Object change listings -

***

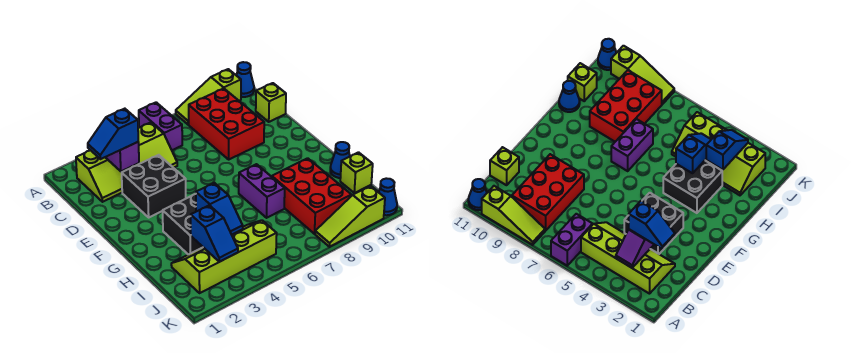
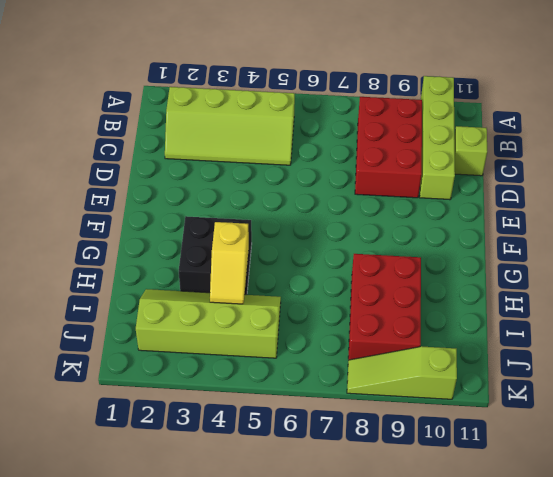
lime brick A10:D10 level 1 -> lime slope A8:A10 level 1 top 10
yellow slope H4:I4 level 2 top H -> blue slope H4:I4 level 2 top H
none -> purple brick A6:B6 level 1
none -> blue cone A11 level 1
none -> black brick D3:E4 level 1

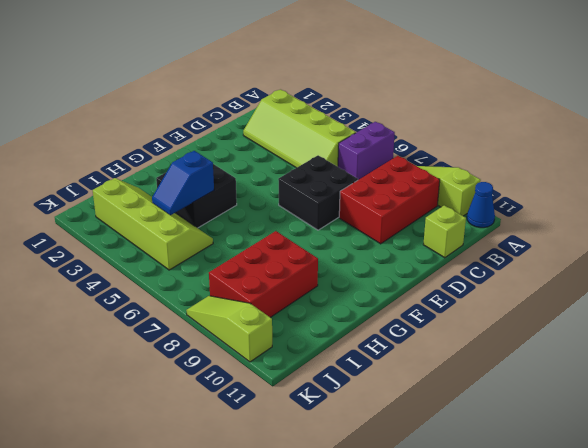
black brick D6:E7 level 1 -> black brick D3:E4 level 1
none -> purple brick G7:H7 level 1
none -> blue cone H11 level 1
none -> lime brick I11 level 1

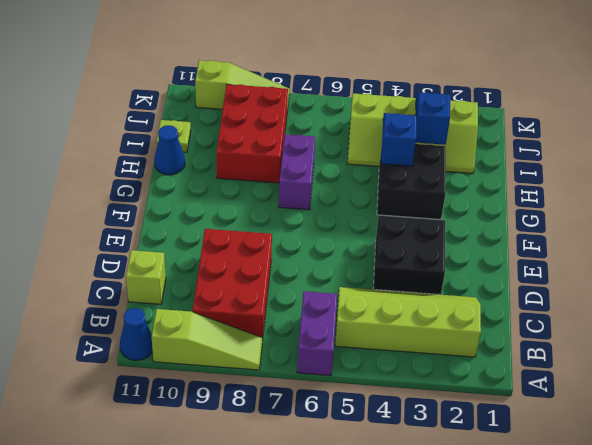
lime plate I11 level 1 -> lime brick I11 level 1
none -> blue cone K11 level 1
none -> purple slope B3:C3 level 2 top C
none -> blue slope C2:C3 level 3 top 3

***

Problem description - Which lines run from the one that holds "none -> lime brick I11 level 1" to the final line of the records above? Return them exactly, and skip the pictures.

Finished exercise -
none -> lime brick I11 level 1

lime plate I11 level 1 -> lime brick I11 level 1
none -> blue cone K11 level 1
none -> purple slope B3:C3 level 2 top C
none -> blue slope C2:C3 level 3 top 3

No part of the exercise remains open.